▸ **WHAT YOU ARE ASKED TO DO**
Produce the lines from the one containing "turquoise pyramid: 4 -> 3" through the end of the material exactly as they appear, both ends included, and leave the pictures out.

▸ **SUPPLIED INFORMATION**
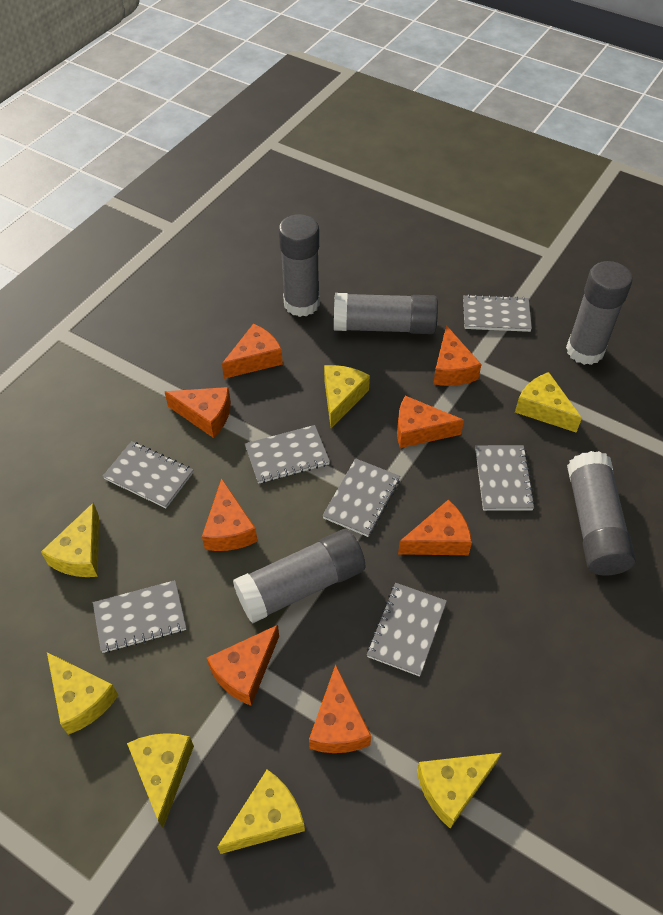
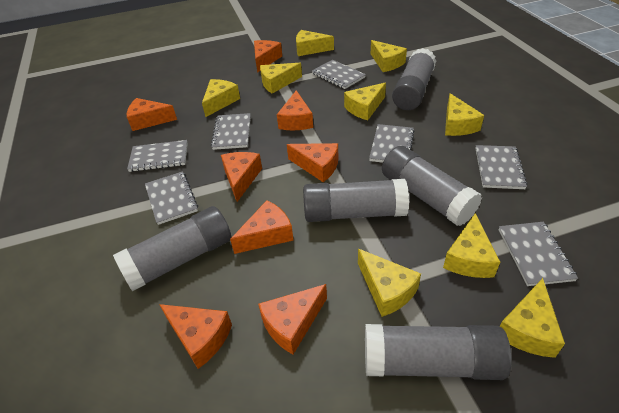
yellow cheese: 7 -> 9

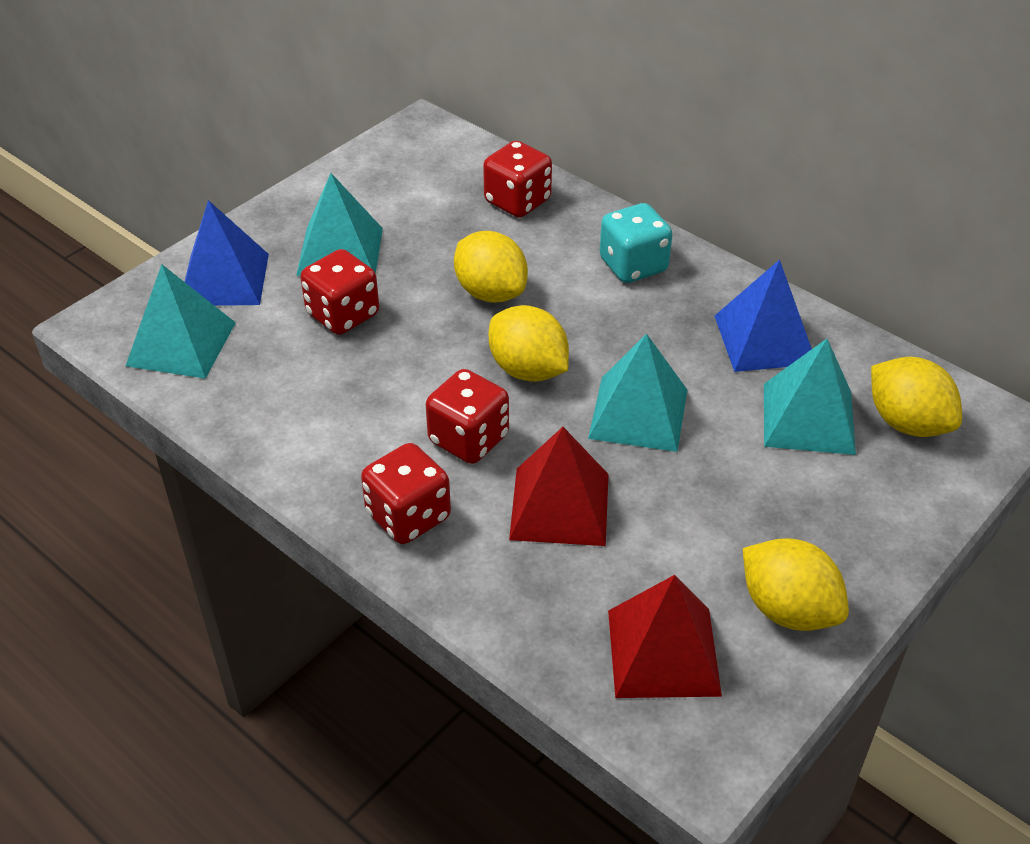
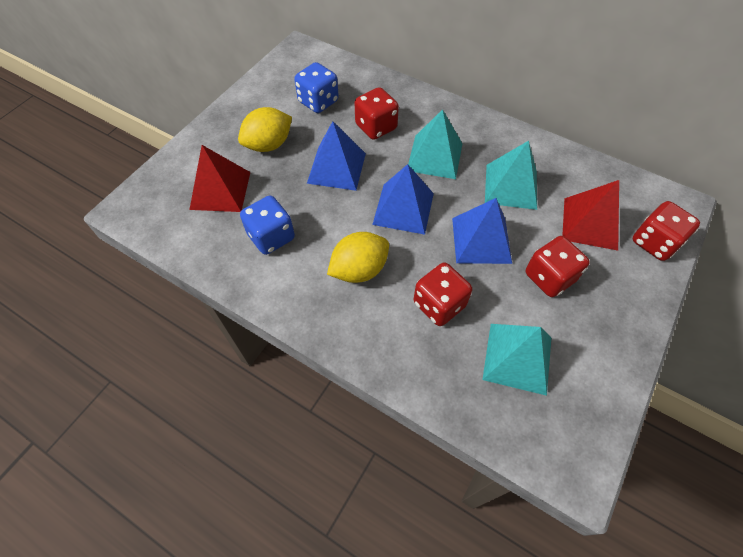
blue dice: 0 -> 2
blue pyramid: 2 -> 3
turquoise dice: 1 -> 0
turquoise pyramid: 4 -> 3
yellow lemon: 4 -> 2

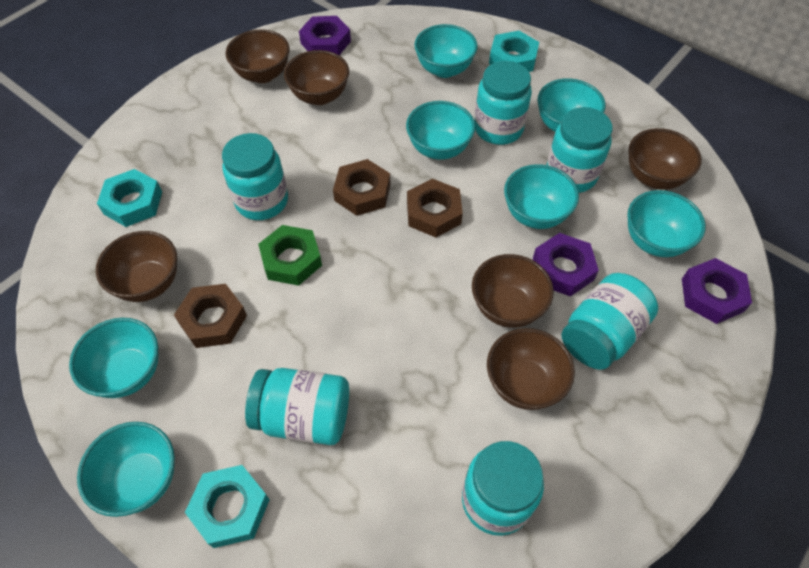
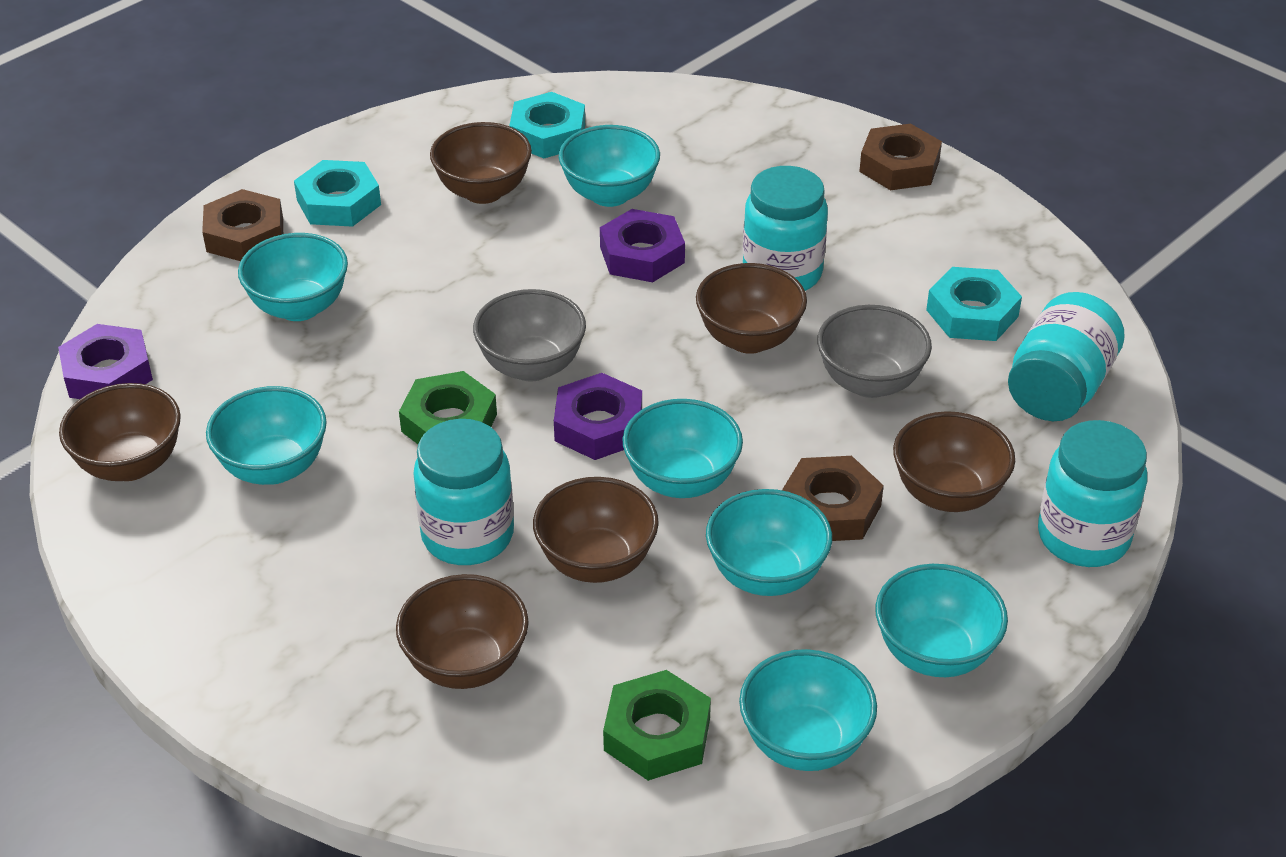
green nut: 1 -> 2
grey bowl: 0 -> 2
turquoise jar: 6 -> 4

▸ **RESULT BELOW**
turquoise pyramid: 4 -> 3
yellow lemon: 4 -> 2

green nut: 1 -> 2
grey bowl: 0 -> 2
turquoise jar: 6 -> 4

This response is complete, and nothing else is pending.